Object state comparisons
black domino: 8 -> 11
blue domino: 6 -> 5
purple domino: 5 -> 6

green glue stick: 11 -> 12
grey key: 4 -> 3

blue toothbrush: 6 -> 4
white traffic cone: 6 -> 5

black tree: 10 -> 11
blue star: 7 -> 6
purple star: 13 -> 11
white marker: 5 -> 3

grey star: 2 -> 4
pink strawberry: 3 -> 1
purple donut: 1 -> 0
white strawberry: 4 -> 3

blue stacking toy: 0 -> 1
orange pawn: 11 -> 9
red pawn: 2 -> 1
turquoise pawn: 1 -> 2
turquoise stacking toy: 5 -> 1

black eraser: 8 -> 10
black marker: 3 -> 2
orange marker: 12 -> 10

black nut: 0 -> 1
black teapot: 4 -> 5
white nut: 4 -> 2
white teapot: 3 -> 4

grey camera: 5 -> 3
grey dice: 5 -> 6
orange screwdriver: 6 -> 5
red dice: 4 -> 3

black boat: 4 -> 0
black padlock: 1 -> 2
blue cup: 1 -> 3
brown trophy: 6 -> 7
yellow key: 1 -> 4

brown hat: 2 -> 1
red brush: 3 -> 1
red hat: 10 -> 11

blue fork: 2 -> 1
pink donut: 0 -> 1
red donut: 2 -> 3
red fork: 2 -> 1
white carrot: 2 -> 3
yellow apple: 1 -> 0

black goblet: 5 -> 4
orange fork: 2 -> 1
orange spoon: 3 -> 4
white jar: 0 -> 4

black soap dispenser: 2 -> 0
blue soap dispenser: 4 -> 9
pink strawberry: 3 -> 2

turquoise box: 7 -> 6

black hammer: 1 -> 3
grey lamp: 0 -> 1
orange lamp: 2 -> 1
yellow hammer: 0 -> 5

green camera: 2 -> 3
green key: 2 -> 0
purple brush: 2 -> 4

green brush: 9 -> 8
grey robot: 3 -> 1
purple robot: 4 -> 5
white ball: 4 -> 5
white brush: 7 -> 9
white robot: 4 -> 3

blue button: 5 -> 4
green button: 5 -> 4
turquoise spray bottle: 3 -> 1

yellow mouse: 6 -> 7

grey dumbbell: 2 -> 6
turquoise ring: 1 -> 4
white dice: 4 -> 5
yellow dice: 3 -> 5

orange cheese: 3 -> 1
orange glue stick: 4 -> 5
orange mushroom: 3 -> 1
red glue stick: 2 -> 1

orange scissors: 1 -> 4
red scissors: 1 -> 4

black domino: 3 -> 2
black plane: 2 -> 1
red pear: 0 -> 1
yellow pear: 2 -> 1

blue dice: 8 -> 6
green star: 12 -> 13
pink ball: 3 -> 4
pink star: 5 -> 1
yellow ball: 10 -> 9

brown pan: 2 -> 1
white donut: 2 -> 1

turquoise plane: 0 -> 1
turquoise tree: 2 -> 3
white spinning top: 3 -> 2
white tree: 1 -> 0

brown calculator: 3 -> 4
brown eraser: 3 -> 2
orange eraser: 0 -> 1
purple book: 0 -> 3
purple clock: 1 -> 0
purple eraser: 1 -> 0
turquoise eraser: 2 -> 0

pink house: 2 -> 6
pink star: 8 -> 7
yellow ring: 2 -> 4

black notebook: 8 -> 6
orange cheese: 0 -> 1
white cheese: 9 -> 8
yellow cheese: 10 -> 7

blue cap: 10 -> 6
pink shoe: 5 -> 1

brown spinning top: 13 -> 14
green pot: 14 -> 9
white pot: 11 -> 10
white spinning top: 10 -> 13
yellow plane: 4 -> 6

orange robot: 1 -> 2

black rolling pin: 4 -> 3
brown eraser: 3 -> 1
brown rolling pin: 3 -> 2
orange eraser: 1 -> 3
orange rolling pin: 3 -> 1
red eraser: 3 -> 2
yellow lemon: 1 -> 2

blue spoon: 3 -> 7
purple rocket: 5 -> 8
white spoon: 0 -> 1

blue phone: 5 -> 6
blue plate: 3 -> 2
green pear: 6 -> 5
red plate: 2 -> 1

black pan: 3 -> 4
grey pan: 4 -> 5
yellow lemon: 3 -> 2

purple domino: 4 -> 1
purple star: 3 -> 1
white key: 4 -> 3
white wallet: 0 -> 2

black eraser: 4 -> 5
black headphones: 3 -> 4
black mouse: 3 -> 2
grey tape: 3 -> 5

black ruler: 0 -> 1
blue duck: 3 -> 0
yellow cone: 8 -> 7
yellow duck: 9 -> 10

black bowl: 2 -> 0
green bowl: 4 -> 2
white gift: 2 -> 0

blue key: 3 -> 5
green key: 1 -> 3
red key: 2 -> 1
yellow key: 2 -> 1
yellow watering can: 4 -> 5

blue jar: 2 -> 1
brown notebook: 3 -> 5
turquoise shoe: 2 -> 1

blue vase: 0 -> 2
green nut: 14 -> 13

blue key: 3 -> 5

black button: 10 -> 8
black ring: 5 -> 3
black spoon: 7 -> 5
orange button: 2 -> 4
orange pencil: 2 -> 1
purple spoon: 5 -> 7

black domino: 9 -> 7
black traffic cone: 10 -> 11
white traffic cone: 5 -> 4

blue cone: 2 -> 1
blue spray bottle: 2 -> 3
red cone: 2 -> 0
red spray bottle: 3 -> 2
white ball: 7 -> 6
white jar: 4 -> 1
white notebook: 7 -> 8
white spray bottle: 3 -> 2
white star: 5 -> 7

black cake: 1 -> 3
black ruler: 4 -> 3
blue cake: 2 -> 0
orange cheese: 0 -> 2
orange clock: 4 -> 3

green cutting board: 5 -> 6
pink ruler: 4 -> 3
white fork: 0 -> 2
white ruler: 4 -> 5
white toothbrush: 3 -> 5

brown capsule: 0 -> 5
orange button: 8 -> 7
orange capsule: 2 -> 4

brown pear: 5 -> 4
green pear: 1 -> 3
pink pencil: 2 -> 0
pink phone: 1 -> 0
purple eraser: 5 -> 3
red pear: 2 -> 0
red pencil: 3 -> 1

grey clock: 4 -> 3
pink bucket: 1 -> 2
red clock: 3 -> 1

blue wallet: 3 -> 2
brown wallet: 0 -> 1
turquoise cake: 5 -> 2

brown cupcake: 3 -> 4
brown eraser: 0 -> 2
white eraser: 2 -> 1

Your task
Where a line of the records contains the word "ball", copy that line.

Response below
white ball: 4 -> 5
pink ball: 3 -> 4
yellow ball: 10 -> 9
white ball: 7 -> 6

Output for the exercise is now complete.